Instructions for the task: From the entries below, reproduce exactly the line containing "PIXELS pin DIN: 6 -> 3V3", the line containing "RADIO pin CE: RX -> D3", and every line in between, with nothing added.

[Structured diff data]
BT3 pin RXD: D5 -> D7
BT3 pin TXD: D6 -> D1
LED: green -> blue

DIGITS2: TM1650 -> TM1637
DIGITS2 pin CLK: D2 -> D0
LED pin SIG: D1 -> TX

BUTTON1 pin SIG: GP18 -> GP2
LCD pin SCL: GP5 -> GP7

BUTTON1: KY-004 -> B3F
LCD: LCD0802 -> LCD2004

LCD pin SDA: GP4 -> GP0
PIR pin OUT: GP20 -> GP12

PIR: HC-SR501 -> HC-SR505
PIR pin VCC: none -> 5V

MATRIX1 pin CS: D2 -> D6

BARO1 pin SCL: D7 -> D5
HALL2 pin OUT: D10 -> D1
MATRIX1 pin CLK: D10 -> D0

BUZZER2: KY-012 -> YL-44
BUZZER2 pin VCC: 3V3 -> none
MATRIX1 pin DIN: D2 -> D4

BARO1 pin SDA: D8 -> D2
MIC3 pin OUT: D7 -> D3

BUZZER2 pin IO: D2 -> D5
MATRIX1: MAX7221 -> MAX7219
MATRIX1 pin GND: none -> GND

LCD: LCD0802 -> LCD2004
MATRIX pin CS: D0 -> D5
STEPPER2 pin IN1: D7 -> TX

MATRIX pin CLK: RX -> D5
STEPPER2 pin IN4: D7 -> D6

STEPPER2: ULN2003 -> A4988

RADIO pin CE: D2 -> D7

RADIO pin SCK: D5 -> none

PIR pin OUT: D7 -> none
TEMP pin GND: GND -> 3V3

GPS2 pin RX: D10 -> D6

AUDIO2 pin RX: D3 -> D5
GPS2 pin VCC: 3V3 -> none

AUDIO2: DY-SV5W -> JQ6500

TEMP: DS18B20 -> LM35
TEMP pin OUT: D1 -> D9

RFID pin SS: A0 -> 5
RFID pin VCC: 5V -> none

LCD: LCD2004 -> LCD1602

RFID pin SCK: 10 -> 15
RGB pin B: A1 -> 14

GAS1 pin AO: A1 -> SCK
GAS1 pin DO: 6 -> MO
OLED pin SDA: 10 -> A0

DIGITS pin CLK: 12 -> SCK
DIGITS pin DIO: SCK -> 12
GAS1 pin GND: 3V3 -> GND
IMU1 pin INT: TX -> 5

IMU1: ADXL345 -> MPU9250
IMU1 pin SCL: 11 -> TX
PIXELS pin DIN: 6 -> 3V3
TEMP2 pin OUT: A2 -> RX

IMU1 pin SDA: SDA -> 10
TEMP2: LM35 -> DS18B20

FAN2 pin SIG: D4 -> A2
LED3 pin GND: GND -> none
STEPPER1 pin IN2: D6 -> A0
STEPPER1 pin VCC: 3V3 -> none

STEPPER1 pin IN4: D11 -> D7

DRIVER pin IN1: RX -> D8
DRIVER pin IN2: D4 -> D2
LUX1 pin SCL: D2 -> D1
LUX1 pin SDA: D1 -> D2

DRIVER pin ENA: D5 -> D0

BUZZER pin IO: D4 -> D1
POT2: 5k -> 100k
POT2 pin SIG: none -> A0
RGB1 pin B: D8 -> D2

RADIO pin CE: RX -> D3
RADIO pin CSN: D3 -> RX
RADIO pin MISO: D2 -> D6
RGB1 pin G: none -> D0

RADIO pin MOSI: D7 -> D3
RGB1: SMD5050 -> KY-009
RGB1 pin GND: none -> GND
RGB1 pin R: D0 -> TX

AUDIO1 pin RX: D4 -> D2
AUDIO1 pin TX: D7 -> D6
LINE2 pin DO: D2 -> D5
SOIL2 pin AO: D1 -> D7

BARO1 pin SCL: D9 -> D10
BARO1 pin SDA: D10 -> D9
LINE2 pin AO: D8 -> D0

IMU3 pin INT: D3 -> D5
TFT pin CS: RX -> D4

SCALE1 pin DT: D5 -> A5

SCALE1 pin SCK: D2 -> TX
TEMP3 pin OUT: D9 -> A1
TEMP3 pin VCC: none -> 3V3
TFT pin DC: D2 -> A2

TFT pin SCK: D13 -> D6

Completed task:
PIXELS pin DIN: 6 -> 3V3
TEMP2 pin OUT: A2 -> RX

IMU1 pin SDA: SDA -> 10
TEMP2: LM35 -> DS18B20

FAN2 pin SIG: D4 -> A2
LED3 pin GND: GND -> none
STEPPER1 pin IN2: D6 -> A0
STEPPER1 pin VCC: 3V3 -> none

STEPPER1 pin IN4: D11 -> D7

DRIVER pin IN1: RX -> D8
DRIVER pin IN2: D4 -> D2
LUX1 pin SCL: D2 -> D1
LUX1 pin SDA: D1 -> D2

DRIVER pin ENA: D5 -> D0

BUZZER pin IO: D4 -> D1
POT2: 5k -> 100k
POT2 pin SIG: none -> A0
RGB1 pin B: D8 -> D2

RADIO pin CE: RX -> D3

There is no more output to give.